== Raw data

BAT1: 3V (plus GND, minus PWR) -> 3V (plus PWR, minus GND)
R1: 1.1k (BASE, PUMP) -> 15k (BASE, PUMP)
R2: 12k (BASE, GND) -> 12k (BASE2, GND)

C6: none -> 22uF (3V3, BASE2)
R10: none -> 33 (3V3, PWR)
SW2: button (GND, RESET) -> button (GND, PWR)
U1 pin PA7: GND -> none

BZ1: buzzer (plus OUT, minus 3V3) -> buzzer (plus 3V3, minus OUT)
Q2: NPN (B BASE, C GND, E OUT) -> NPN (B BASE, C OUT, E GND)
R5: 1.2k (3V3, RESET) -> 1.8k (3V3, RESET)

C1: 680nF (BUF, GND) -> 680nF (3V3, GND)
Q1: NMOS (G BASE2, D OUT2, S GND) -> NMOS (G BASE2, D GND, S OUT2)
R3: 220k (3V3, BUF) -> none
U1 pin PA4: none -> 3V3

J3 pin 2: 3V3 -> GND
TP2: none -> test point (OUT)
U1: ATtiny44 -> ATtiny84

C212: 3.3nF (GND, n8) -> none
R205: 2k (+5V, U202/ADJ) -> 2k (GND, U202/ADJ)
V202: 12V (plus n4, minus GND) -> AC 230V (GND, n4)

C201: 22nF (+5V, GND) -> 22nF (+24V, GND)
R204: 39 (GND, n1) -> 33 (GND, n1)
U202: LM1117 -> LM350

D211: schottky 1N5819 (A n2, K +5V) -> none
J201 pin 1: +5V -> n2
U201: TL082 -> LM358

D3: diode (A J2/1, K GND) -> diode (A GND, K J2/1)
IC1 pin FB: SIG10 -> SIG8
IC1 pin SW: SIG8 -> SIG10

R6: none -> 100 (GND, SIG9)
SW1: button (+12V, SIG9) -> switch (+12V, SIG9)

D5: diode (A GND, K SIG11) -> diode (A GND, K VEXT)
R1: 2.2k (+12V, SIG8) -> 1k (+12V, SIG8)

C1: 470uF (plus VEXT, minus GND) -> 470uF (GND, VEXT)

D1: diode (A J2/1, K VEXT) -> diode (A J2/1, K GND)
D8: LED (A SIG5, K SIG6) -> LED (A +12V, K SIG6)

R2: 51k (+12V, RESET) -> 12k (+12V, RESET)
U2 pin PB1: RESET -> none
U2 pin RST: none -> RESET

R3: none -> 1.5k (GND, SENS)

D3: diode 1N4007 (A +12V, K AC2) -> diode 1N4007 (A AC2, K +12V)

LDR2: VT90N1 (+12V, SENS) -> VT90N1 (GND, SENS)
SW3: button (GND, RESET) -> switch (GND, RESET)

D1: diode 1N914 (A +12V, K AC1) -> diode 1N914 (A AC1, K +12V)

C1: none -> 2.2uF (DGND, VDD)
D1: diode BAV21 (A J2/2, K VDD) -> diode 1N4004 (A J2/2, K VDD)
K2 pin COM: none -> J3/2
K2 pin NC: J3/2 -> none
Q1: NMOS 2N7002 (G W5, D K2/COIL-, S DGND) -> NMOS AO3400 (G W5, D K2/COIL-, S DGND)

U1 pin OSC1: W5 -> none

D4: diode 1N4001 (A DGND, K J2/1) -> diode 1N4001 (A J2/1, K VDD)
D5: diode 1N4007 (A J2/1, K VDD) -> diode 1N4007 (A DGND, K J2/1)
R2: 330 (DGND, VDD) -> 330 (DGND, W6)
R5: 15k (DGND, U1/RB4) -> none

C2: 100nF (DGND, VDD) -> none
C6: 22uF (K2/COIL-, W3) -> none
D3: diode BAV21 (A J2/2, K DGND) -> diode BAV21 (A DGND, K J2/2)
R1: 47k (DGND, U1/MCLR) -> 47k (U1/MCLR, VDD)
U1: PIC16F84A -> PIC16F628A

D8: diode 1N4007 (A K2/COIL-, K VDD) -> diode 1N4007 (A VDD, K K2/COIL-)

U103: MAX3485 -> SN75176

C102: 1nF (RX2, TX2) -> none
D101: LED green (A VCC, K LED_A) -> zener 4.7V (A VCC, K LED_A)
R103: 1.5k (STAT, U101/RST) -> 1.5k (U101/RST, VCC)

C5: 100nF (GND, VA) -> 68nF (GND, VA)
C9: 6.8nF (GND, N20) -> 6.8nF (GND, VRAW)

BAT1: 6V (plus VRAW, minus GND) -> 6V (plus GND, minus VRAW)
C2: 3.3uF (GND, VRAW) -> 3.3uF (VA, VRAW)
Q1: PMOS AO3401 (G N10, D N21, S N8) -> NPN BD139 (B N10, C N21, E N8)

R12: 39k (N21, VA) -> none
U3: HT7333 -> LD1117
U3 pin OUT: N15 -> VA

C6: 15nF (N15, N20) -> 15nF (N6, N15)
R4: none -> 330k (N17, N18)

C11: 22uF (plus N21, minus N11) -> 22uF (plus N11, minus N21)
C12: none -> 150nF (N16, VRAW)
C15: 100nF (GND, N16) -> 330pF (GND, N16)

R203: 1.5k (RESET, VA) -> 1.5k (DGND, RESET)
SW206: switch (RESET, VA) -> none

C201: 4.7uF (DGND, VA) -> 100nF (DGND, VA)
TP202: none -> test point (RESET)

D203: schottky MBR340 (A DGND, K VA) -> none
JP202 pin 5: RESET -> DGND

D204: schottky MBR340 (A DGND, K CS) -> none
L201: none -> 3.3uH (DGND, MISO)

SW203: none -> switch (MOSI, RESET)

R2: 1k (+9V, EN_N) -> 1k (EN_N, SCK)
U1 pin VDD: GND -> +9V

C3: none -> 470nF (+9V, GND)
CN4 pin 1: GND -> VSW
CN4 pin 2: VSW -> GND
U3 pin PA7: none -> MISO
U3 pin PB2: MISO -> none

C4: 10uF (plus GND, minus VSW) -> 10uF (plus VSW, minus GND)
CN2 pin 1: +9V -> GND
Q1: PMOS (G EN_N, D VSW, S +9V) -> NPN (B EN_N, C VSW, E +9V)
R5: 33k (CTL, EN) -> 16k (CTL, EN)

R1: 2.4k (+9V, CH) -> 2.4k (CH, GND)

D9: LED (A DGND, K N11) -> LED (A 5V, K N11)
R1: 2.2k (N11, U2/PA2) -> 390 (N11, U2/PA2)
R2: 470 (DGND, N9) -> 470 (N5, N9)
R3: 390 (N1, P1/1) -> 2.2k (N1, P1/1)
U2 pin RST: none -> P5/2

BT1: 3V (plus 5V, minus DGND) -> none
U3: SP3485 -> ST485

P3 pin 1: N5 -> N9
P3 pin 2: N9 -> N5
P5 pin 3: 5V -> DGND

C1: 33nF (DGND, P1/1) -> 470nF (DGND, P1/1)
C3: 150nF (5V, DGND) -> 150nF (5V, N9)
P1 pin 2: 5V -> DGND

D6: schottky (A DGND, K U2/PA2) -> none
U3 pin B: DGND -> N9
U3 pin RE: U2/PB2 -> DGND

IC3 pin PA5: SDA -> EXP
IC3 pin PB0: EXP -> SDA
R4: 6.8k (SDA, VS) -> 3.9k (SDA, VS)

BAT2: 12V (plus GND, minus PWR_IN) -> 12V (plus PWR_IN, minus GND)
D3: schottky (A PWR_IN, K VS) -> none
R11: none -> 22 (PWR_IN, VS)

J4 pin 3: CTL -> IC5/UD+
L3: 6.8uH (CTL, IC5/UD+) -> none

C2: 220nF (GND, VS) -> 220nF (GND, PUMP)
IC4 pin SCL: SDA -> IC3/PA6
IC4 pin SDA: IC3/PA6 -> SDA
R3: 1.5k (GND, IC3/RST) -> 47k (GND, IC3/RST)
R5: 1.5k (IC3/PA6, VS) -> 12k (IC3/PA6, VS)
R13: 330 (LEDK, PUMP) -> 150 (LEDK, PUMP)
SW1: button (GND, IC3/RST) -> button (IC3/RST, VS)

====

Filter the listing for the word "RESET" and copy each line that has it.

§ **Answer space**
SW2: button (GND, RESET) -> button (GND, PWR)
R5: 1.2k (3V3, RESET) -> 1.8k (3V3, RESET)
R2: 51k (+12V, RESET) -> 12k (+12V, RESET)
U2 pin PB1: RESET -> none
U2 pin RST: none -> RESET
SW3: button (GND, RESET) -> switch (GND, RESET)
R203: 1.5k (RESET, VA) -> 1.5k (DGND, RESET)
SW206: switch (RESET, VA) -> none
TP202: none -> test point (RESET)
JP202 pin 5: RESET -> DGND
SW203: none -> switch (MOSI, RESET)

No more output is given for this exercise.